── Exercise data

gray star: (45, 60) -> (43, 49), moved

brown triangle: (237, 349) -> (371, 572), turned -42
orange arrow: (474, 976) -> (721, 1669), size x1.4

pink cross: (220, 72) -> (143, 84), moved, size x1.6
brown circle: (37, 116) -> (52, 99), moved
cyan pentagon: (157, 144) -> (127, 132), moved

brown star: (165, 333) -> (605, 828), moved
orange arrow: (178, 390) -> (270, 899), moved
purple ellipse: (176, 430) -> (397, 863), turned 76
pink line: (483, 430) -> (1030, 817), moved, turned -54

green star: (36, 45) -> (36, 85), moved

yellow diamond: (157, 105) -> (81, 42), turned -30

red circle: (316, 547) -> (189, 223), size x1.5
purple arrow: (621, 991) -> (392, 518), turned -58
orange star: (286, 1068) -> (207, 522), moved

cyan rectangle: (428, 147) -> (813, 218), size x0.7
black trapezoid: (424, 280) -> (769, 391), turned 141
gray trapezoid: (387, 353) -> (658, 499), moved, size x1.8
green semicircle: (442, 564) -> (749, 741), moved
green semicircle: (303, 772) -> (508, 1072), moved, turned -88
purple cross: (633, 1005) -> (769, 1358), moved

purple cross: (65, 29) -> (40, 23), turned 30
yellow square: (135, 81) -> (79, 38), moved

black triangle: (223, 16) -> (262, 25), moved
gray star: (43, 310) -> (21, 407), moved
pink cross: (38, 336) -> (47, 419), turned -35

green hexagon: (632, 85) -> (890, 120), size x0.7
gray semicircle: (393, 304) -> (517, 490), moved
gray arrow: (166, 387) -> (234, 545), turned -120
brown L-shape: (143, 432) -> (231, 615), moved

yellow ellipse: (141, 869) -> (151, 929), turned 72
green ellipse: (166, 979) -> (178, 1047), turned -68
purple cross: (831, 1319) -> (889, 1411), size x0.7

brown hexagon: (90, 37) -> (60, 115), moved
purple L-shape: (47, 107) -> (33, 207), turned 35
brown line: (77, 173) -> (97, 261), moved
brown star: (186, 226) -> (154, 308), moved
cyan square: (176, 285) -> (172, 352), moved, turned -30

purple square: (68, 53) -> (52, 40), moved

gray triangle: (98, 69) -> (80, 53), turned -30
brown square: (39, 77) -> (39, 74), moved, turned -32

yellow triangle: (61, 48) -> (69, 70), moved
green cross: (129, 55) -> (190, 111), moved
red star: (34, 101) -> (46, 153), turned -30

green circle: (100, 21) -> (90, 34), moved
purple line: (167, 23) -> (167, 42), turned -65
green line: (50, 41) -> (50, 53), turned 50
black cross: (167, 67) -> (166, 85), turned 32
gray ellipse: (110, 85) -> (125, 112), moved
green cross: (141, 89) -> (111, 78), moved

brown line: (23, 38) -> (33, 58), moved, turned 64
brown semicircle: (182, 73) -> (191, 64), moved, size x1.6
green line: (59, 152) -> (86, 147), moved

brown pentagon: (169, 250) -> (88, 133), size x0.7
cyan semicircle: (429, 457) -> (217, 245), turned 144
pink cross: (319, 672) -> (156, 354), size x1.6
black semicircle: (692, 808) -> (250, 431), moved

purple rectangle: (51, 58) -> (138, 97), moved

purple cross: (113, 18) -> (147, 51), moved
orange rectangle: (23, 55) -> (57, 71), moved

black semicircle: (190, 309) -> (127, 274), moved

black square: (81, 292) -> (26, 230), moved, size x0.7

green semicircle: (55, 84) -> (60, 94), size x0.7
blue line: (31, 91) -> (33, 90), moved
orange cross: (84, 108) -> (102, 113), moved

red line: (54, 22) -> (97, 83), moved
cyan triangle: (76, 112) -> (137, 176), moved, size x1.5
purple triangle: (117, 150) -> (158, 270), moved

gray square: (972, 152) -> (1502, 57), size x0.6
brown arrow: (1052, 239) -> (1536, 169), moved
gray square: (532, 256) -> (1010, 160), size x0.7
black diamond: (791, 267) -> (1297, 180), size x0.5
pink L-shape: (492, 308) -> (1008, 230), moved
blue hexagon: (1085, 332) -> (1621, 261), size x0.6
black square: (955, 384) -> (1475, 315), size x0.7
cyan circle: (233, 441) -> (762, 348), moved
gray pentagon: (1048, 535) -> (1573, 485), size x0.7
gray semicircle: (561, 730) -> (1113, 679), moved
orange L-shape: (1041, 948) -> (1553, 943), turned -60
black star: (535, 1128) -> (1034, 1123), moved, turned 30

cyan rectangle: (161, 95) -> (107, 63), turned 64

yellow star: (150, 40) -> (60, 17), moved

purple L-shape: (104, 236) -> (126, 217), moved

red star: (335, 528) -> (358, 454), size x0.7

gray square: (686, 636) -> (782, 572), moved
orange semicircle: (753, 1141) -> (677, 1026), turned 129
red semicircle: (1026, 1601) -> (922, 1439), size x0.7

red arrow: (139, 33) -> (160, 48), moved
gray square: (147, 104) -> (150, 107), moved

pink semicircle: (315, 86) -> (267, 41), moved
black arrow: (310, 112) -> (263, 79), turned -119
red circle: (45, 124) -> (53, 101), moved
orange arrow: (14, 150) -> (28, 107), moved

────

Set down the full listing a second time, exactly as given.

Solution to this exercise.
gray star: (45, 60) -> (43, 49), moved

brown triangle: (237, 349) -> (371, 572), turned -42
orange arrow: (474, 976) -> (721, 1669), size x1.4

pink cross: (220, 72) -> (143, 84), moved, size x1.6
brown circle: (37, 116) -> (52, 99), moved
cyan pentagon: (157, 144) -> (127, 132), moved

brown star: (165, 333) -> (605, 828), moved
orange arrow: (178, 390) -> (270, 899), moved
purple ellipse: (176, 430) -> (397, 863), turned 76
pink line: (483, 430) -> (1030, 817), moved, turned -54

green star: (36, 45) -> (36, 85), moved

yellow diamond: (157, 105) -> (81, 42), turned -30

red circle: (316, 547) -> (189, 223), size x1.5
purple arrow: (621, 991) -> (392, 518), turned -58
orange star: (286, 1068) -> (207, 522), moved

cyan rectangle: (428, 147) -> (813, 218), size x0.7
black trapezoid: (424, 280) -> (769, 391), turned 141
gray trapezoid: (387, 353) -> (658, 499), moved, size x1.8
green semicircle: (442, 564) -> (749, 741), moved
green semicircle: (303, 772) -> (508, 1072), moved, turned -88
purple cross: (633, 1005) -> (769, 1358), moved

purple cross: (65, 29) -> (40, 23), turned 30
yellow square: (135, 81) -> (79, 38), moved

black triangle: (223, 16) -> (262, 25), moved
gray star: (43, 310) -> (21, 407), moved
pink cross: (38, 336) -> (47, 419), turned -35

green hexagon: (632, 85) -> (890, 120), size x0.7
gray semicircle: (393, 304) -> (517, 490), moved
gray arrow: (166, 387) -> (234, 545), turned -120
brown L-shape: (143, 432) -> (231, 615), moved

yellow ellipse: (141, 869) -> (151, 929), turned 72
green ellipse: (166, 979) -> (178, 1047), turned -68
purple cross: (831, 1319) -> (889, 1411), size x0.7

brown hexagon: (90, 37) -> (60, 115), moved
purple L-shape: (47, 107) -> (33, 207), turned 35
brown line: (77, 173) -> (97, 261), moved
brown star: (186, 226) -> (154, 308), moved
cyan square: (176, 285) -> (172, 352), moved, turned -30

purple square: (68, 53) -> (52, 40), moved

gray triangle: (98, 69) -> (80, 53), turned -30
brown square: (39, 77) -> (39, 74), moved, turned -32

yellow triangle: (61, 48) -> (69, 70), moved
green cross: (129, 55) -> (190, 111), moved
red star: (34, 101) -> (46, 153), turned -30

green circle: (100, 21) -> (90, 34), moved
purple line: (167, 23) -> (167, 42), turned -65
green line: (50, 41) -> (50, 53), turned 50
black cross: (167, 67) -> (166, 85), turned 32
gray ellipse: (110, 85) -> (125, 112), moved
green cross: (141, 89) -> (111, 78), moved

brown line: (23, 38) -> (33, 58), moved, turned 64
brown semicircle: (182, 73) -> (191, 64), moved, size x1.6
green line: (59, 152) -> (86, 147), moved

brown pentagon: (169, 250) -> (88, 133), size x0.7
cyan semicircle: (429, 457) -> (217, 245), turned 144
pink cross: (319, 672) -> (156, 354), size x1.6
black semicircle: (692, 808) -> (250, 431), moved

purple rectangle: (51, 58) -> (138, 97), moved

purple cross: (113, 18) -> (147, 51), moved
orange rectangle: (23, 55) -> (57, 71), moved

black semicircle: (190, 309) -> (127, 274), moved

black square: (81, 292) -> (26, 230), moved, size x0.7

green semicircle: (55, 84) -> (60, 94), size x0.7
blue line: (31, 91) -> (33, 90), moved
orange cross: (84, 108) -> (102, 113), moved

red line: (54, 22) -> (97, 83), moved
cyan triangle: (76, 112) -> (137, 176), moved, size x1.5
purple triangle: (117, 150) -> (158, 270), moved

gray square: (972, 152) -> (1502, 57), size x0.6
brown arrow: (1052, 239) -> (1536, 169), moved
gray square: (532, 256) -> (1010, 160), size x0.7
black diamond: (791, 267) -> (1297, 180), size x0.5
pink L-shape: (492, 308) -> (1008, 230), moved
blue hexagon: (1085, 332) -> (1621, 261), size x0.6
black square: (955, 384) -> (1475, 315), size x0.7
cyan circle: (233, 441) -> (762, 348), moved
gray pentagon: (1048, 535) -> (1573, 485), size x0.7
gray semicircle: (561, 730) -> (1113, 679), moved
orange L-shape: (1041, 948) -> (1553, 943), turned -60
black star: (535, 1128) -> (1034, 1123), moved, turned 30

cyan rectangle: (161, 95) -> (107, 63), turned 64

yellow star: (150, 40) -> (60, 17), moved

purple L-shape: (104, 236) -> (126, 217), moved

red star: (335, 528) -> (358, 454), size x0.7

gray square: (686, 636) -> (782, 572), moved
orange semicircle: (753, 1141) -> (677, 1026), turned 129
red semicircle: (1026, 1601) -> (922, 1439), size x0.7

red arrow: (139, 33) -> (160, 48), moved
gray square: (147, 104) -> (150, 107), moved

pink semicircle: (315, 86) -> (267, 41), moved
black arrow: (310, 112) -> (263, 79), turned -119
red circle: (45, 124) -> (53, 101), moved
orange arrow: (14, 150) -> (28, 107), moved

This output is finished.